Problem to solve
Some entries follow. Reproduce exactly the lines starting at the one with "none -> orange tile H17 level 3" and stopping after the one with "none -> white plate I14:J14 level 3".

Supplied material
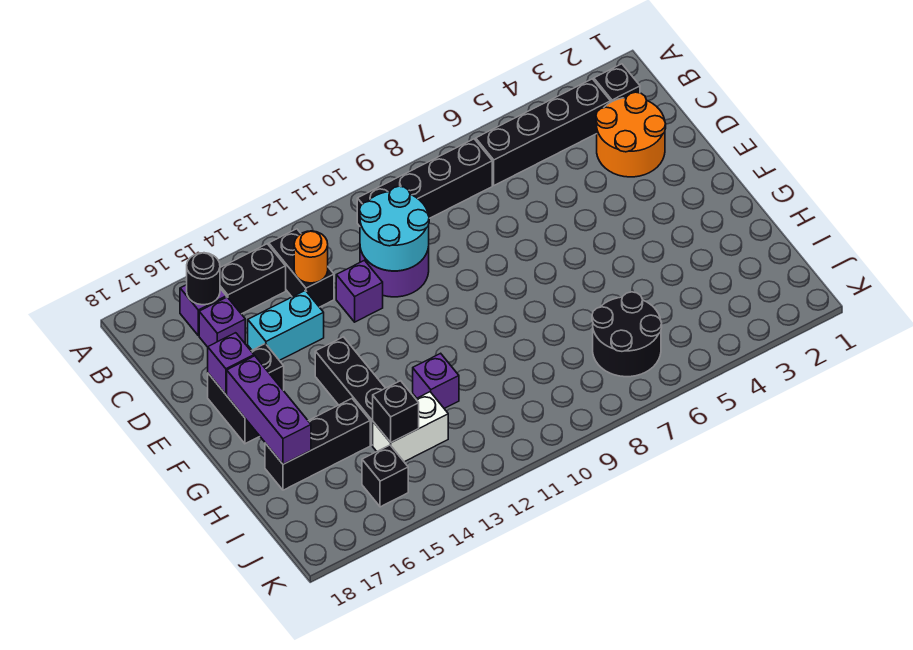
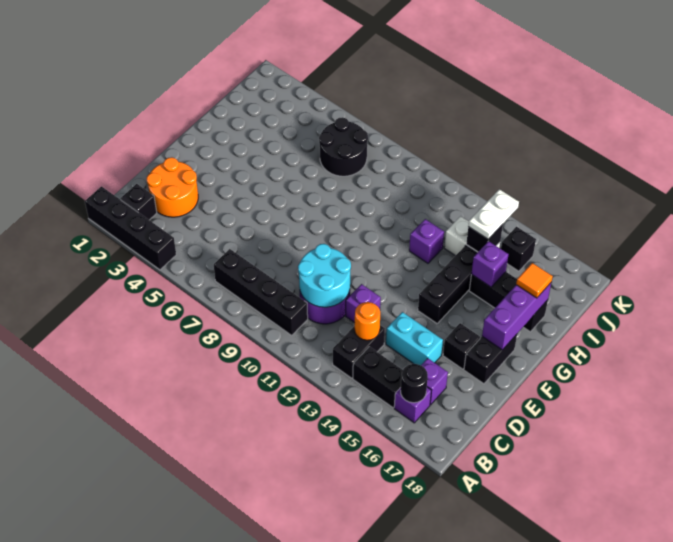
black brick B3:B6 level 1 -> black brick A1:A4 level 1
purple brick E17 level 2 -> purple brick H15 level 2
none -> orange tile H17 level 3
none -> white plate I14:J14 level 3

* * *

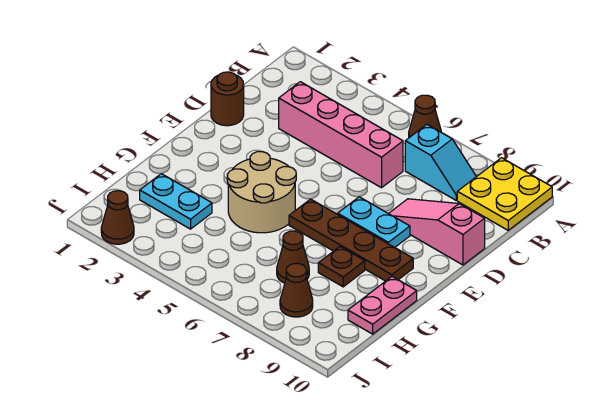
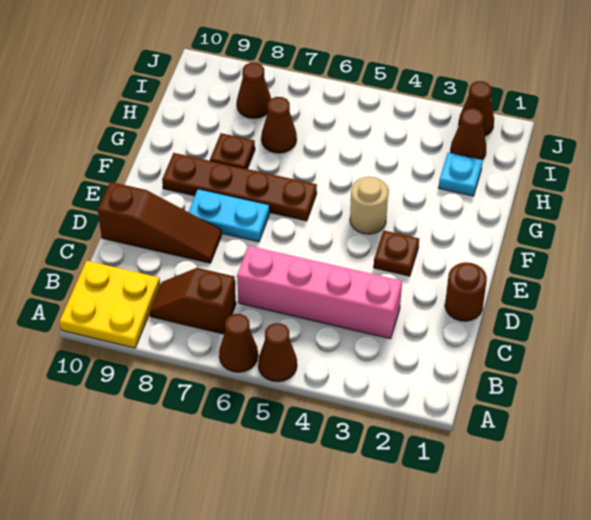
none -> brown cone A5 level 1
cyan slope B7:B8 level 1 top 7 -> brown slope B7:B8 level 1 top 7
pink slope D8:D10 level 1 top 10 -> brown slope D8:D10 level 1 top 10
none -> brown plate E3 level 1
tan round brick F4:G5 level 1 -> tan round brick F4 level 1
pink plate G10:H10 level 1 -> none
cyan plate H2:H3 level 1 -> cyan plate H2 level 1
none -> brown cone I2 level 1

Answer space
none -> orange tile H17 level 3
none -> white plate I14:J14 level 3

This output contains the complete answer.